**Material for the task:**

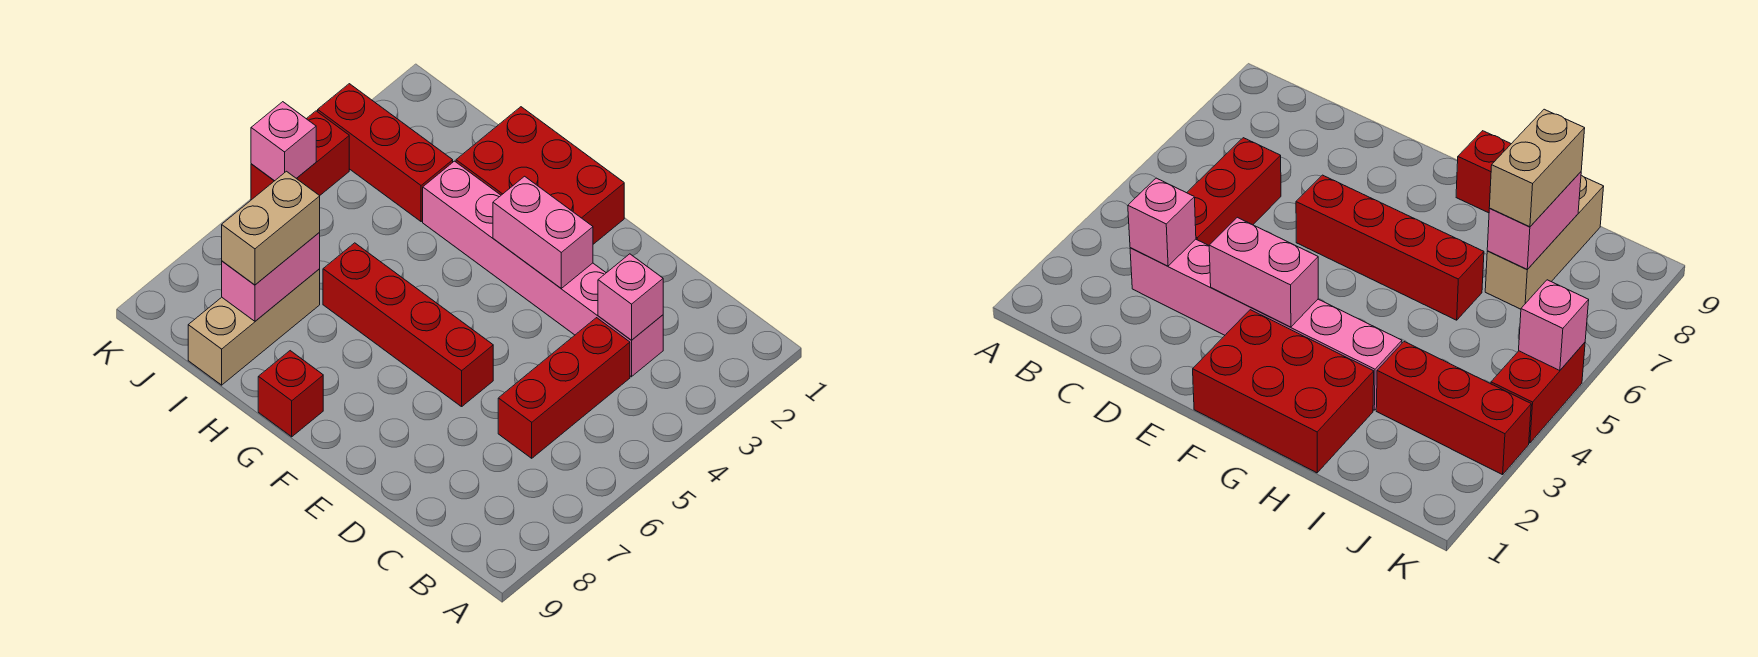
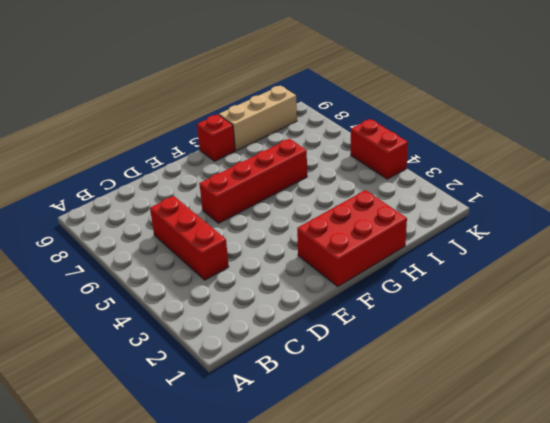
tan brick H9:J9 level 1 -> tan brick I7:I9 level 1
none -> pink brick C3:H3 level 1
none -> red brick I3:K3 level 1
none -> pink brick C3 level 2

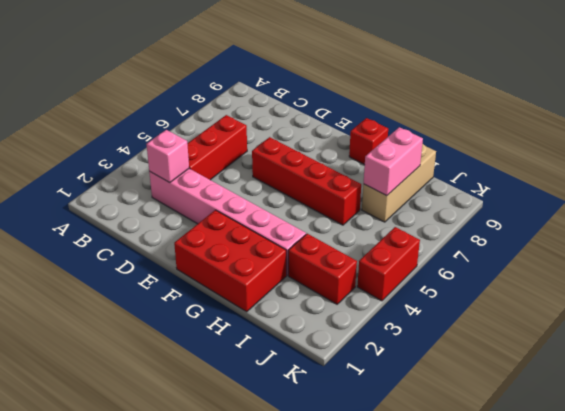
red brick I3:J3 level 1 -> red brick I3:K3 level 1
none -> pink brick E3:F3 level 2
none -> pink brick K5 level 2
none -> tan brick I7:I8 level 3

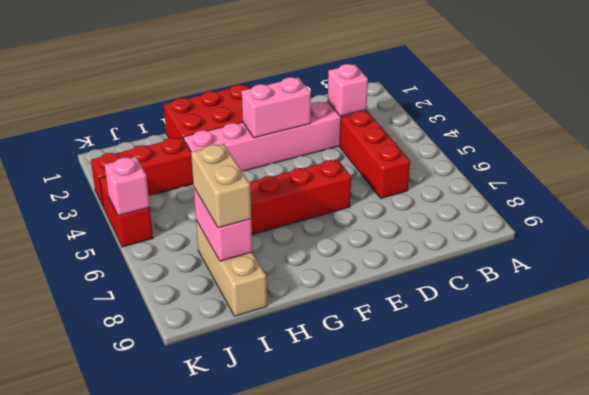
none -> red brick G9 level 1

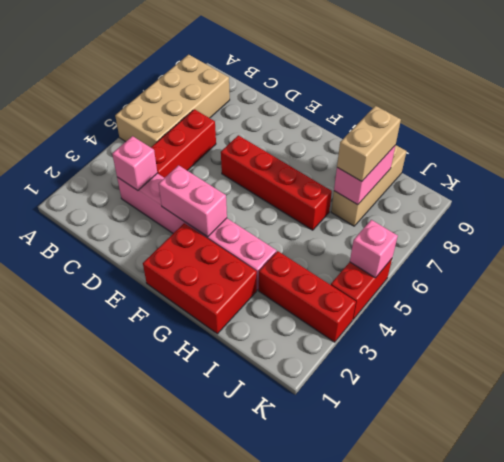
tan brick A5:B8 level 1 -> none
none -> red brick G9 level 1

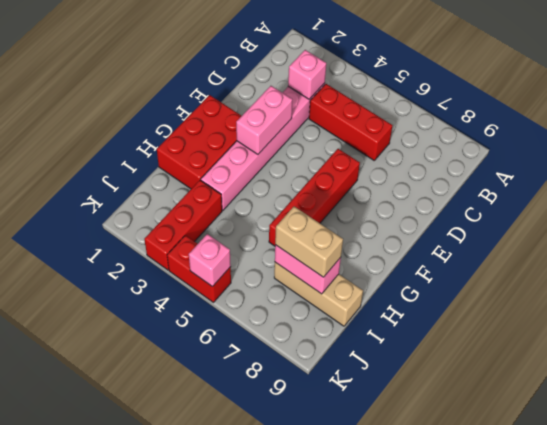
none -> red brick G9 level 1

**Prompt:** All lines from the one containing "red brick I3:J3" to the last line of the records above, both included, need to be repeated word for word; omit the pictures.

**Task output:**
red brick I3:J3 level 1 -> red brick I3:K3 level 1
none -> pink brick E3:F3 level 2
none -> pink brick K5 level 2
none -> tan brick I7:I8 level 3

none -> red brick G9 level 1

tan brick A5:B8 level 1 -> none
none -> red brick G9 level 1

none -> red brick G9 level 1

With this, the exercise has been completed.